> **Dataset content**:
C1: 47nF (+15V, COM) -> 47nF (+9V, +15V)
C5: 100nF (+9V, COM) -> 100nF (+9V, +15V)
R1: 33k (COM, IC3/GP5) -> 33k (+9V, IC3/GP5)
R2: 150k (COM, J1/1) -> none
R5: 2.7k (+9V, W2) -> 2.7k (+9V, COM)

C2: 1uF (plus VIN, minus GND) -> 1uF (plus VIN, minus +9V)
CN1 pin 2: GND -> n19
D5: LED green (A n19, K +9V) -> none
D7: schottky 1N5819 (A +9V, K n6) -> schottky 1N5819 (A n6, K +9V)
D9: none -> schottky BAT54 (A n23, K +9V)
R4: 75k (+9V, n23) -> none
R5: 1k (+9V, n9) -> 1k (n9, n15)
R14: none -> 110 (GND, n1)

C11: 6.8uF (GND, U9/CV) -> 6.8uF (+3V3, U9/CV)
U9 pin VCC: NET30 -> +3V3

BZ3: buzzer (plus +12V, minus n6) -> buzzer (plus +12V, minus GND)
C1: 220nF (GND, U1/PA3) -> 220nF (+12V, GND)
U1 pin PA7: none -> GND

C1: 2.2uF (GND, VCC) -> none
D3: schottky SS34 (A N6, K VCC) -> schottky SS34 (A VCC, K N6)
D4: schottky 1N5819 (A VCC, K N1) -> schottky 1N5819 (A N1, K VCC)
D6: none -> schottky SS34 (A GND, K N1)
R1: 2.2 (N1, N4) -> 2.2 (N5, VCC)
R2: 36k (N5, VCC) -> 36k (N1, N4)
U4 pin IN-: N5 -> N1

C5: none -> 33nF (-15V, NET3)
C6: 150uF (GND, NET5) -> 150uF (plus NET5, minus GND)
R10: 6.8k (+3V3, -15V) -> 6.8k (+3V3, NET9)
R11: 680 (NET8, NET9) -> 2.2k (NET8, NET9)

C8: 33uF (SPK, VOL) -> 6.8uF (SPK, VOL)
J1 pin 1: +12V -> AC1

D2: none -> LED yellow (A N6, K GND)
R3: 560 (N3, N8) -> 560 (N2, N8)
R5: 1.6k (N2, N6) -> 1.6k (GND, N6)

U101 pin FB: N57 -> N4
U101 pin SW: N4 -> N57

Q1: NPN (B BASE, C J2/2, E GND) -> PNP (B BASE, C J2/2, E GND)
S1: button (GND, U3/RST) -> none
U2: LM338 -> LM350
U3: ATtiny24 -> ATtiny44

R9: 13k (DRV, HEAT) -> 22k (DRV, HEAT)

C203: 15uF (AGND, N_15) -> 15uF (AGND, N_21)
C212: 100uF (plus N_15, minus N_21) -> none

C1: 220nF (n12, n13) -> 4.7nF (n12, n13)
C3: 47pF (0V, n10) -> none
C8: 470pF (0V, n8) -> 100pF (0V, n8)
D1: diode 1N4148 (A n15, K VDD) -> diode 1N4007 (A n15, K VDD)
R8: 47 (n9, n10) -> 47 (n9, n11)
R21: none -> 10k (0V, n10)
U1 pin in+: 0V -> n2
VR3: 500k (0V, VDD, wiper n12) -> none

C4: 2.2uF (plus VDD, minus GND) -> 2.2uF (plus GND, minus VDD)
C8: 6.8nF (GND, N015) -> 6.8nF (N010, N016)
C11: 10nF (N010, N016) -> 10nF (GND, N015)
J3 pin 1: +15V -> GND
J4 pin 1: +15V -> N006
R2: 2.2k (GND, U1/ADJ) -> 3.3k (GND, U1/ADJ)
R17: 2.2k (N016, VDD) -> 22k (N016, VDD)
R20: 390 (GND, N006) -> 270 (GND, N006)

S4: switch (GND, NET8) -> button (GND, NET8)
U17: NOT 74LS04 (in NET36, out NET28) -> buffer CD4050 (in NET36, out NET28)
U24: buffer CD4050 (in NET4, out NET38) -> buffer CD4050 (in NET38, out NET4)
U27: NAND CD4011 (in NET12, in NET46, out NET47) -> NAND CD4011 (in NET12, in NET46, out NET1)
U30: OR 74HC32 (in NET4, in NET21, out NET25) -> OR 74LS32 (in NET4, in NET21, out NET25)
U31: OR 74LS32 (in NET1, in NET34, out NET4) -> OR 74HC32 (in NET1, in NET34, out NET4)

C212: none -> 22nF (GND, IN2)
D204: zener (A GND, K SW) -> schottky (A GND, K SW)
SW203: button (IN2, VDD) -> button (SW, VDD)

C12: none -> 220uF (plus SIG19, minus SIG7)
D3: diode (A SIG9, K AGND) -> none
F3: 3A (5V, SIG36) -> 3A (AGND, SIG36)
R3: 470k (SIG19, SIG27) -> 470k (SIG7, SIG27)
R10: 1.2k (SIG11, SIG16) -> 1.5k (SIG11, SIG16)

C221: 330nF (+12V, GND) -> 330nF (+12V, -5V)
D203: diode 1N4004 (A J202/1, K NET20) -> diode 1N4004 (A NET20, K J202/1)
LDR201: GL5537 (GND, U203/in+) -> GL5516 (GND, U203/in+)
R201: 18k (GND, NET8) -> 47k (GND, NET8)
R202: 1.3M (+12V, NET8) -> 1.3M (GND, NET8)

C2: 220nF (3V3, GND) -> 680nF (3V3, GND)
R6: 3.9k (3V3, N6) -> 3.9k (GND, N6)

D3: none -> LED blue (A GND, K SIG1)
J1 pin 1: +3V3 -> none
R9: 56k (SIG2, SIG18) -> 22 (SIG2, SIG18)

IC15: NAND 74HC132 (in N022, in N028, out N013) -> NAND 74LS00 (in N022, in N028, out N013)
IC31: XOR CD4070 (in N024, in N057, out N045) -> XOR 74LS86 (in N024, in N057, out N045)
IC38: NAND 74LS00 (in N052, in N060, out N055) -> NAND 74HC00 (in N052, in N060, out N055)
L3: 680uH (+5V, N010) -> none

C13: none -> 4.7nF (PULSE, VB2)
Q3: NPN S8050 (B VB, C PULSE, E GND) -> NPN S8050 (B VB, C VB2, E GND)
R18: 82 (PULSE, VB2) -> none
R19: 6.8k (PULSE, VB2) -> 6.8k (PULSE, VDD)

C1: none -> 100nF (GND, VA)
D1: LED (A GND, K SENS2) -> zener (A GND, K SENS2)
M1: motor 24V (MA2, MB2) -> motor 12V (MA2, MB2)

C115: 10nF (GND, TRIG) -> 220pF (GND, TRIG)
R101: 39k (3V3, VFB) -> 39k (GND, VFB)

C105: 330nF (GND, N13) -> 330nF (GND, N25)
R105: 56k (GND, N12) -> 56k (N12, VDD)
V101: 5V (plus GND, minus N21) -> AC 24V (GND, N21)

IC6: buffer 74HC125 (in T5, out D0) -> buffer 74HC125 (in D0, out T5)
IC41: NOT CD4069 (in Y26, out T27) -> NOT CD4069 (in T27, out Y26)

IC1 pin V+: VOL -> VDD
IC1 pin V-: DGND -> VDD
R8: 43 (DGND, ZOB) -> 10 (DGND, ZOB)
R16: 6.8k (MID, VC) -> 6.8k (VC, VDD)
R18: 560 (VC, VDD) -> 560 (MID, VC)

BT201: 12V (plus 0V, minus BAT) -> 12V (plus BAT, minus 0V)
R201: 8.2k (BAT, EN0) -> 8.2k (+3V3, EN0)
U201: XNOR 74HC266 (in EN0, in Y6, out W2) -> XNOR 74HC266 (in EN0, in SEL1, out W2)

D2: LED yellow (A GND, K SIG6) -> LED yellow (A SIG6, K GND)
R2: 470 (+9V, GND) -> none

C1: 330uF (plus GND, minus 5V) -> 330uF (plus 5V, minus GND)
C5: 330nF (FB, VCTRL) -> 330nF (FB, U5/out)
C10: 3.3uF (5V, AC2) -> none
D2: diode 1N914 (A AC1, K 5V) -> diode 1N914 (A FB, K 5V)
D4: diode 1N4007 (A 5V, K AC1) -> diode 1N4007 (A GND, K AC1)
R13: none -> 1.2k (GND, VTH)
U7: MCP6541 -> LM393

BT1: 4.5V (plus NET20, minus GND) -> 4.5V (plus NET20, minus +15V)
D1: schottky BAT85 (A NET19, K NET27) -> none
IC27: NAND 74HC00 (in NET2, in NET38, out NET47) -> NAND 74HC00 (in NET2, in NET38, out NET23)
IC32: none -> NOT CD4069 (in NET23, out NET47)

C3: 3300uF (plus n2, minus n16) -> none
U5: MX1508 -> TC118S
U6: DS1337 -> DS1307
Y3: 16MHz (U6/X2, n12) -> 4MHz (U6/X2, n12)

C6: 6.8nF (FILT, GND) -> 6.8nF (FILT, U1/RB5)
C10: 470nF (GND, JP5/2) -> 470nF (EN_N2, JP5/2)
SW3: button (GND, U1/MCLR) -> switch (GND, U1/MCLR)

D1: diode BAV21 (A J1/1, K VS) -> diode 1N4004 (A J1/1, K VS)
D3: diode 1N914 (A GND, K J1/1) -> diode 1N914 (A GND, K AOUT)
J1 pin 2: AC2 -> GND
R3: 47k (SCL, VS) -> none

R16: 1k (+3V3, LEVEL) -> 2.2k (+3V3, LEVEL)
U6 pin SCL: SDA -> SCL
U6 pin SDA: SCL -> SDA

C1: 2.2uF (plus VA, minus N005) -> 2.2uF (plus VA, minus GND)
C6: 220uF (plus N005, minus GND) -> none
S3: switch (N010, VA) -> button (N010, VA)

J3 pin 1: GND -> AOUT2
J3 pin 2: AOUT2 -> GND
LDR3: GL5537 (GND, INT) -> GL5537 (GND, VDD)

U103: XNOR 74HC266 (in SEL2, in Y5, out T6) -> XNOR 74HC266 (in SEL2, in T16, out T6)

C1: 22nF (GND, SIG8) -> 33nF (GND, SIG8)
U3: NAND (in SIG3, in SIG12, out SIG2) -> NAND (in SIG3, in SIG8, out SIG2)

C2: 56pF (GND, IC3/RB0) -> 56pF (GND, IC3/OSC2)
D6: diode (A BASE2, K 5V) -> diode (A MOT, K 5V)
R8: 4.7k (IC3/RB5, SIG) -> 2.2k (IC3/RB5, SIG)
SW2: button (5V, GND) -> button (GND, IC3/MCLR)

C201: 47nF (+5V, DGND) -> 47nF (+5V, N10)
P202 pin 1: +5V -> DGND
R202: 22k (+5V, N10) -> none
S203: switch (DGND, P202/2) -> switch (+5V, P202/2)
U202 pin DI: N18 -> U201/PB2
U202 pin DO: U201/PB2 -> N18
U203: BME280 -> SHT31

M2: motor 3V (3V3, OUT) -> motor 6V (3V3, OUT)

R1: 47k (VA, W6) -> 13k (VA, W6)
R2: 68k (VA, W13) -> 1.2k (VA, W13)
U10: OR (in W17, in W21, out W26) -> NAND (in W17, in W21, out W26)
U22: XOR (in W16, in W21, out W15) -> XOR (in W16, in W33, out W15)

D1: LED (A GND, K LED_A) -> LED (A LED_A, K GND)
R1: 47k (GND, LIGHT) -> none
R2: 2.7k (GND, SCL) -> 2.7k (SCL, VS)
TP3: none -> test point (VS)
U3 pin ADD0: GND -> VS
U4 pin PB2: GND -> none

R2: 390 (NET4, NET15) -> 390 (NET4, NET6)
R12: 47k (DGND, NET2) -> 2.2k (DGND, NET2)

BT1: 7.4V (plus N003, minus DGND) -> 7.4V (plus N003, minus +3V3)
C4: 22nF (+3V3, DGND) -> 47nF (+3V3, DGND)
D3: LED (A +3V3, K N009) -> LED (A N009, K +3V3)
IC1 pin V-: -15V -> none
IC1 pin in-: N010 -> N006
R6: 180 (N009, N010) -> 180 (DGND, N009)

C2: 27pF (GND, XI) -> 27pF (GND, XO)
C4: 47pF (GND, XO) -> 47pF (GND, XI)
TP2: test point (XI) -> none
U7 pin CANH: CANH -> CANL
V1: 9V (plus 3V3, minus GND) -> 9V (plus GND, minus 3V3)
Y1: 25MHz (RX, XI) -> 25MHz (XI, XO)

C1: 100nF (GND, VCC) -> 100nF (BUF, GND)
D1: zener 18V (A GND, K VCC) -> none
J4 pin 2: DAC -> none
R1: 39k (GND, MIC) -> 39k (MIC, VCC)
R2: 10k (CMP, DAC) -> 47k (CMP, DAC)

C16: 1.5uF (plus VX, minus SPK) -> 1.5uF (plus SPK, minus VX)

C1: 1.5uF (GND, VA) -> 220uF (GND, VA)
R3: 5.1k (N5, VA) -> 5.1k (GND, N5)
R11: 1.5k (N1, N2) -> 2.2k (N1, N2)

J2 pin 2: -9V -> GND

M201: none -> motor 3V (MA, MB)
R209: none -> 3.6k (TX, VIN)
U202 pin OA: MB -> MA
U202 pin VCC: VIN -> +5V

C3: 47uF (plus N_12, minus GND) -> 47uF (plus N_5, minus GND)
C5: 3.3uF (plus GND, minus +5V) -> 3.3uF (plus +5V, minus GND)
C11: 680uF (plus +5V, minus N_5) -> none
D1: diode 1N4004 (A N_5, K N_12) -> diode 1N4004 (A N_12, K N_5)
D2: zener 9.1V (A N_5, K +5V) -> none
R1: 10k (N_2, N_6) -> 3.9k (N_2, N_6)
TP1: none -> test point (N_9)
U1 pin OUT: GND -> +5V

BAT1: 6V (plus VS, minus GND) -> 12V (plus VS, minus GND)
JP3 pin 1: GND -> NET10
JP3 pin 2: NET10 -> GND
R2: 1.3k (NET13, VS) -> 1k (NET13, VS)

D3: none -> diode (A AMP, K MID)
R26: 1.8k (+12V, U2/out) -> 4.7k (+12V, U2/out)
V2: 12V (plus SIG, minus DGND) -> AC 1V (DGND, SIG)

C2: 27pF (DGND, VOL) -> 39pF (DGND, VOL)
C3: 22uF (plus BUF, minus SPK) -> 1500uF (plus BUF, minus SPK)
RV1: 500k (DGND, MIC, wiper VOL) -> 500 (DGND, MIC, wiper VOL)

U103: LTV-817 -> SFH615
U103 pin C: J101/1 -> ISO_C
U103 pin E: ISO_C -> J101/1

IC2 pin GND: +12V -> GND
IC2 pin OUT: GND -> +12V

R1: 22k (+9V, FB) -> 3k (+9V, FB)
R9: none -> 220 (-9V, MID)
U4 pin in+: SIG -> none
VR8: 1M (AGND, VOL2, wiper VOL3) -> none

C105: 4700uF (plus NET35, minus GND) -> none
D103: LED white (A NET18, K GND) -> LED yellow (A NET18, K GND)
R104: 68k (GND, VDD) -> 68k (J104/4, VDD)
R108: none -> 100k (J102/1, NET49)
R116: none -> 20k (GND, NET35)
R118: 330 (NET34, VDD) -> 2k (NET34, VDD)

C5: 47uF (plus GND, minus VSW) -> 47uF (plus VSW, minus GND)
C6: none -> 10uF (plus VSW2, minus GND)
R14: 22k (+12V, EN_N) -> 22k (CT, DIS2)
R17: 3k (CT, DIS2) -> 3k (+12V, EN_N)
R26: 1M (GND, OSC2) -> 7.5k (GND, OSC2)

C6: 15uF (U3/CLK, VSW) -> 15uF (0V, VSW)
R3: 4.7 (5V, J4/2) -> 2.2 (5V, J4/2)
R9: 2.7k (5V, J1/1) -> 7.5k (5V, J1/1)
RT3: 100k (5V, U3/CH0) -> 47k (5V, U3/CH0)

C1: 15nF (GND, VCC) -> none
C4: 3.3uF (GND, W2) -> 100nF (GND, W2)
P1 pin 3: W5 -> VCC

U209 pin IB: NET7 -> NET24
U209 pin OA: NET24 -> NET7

> **What to produce**: Out of the data above, transcribe exactly and only the lines starting with the line that has "J3 pin 1: +15V -> GND" and going on through the line that has "V101: 5V (plus", both included.

> **Expected output**:
J3 pin 1: +15V -> GND
J4 pin 1: +15V -> N006
R2: 2.2k (GND, U1/ADJ) -> 3.3k (GND, U1/ADJ)
R17: 2.2k (N016, VDD) -> 22k (N016, VDD)
R20: 390 (GND, N006) -> 270 (GND, N006)

S4: switch (GND, NET8) -> button (GND, NET8)
U17: NOT 74LS04 (in NET36, out NET28) -> buffer CD4050 (in NET36, out NET28)
U24: buffer CD4050 (in NET4, out NET38) -> buffer CD4050 (in NET38, out NET4)
U27: NAND CD4011 (in NET12, in NET46, out NET47) -> NAND CD4011 (in NET12, in NET46, out NET1)
U30: OR 74HC32 (in NET4, in NET21, out NET25) -> OR 74LS32 (in NET4, in NET21, out NET25)
U31: OR 74LS32 (in NET1, in NET34, out NET4) -> OR 74HC32 (in NET1, in NET34, out NET4)

C212: none -> 22nF (GND, IN2)
D204: zener (A GND, K SW) -> schottky (A GND, K SW)
SW203: button (IN2, VDD) -> button (SW, VDD)

C12: none -> 220uF (plus SIG19, minus SIG7)
D3: diode (A SIG9, K AGND) -> none
F3: 3A (5V, SIG36) -> 3A (AGND, SIG36)
R3: 470k (SIG19, SIG27) -> 470k (SIG7, SIG27)
R10: 1.2k (SIG11, SIG16) -> 1.5k (SIG11, SIG16)

C221: 330nF (+12V, GND) -> 330nF (+12V, -5V)
D203: diode 1N4004 (A J202/1, K NET20) -> diode 1N4004 (A NET20, K J202/1)
LDR201: GL5537 (GND, U203/in+) -> GL5516 (GND, U203/in+)
R201: 18k (GND, NET8) -> 47k (GND, NET8)
R202: 1.3M (+12V, NET8) -> 1.3M (GND, NET8)

C2: 220nF (3V3, GND) -> 680nF (3V3, GND)
R6: 3.9k (3V3, N6) -> 3.9k (GND, N6)

D3: none -> LED blue (A GND, K SIG1)
J1 pin 1: +3V3 -> none
R9: 56k (SIG2, SIG18) -> 22 (SIG2, SIG18)

IC15: NAND 74HC132 (in N022, in N028, out N013) -> NAND 74LS00 (in N022, in N028, out N013)
IC31: XOR CD4070 (in N024, in N057, out N045) -> XOR 74LS86 (in N024, in N057, out N045)
IC38: NAND 74LS00 (in N052, in N060, out N055) -> NAND 74HC00 (in N052, in N060, out N055)
L3: 680uH (+5V, N010) -> none

C13: none -> 4.7nF (PULSE, VB2)
Q3: NPN S8050 (B VB, C PULSE, E GND) -> NPN S8050 (B VB, C VB2, E GND)
R18: 82 (PULSE, VB2) -> none
R19: 6.8k (PULSE, VB2) -> 6.8k (PULSE, VDD)

C1: none -> 100nF (GND, VA)
D1: LED (A GND, K SENS2) -> zener (A GND, K SENS2)
M1: motor 24V (MA2, MB2) -> motor 12V (MA2, MB2)

C115: 10nF (GND, TRIG) -> 220pF (GND, TRIG)
R101: 39k (3V3, VFB) -> 39k (GND, VFB)

C105: 330nF (GND, N13) -> 330nF (GND, N25)
R105: 56k (GND, N12) -> 56k (N12, VDD)
V101: 5V (plus GND, minus N21) -> AC 24V (GND, N21)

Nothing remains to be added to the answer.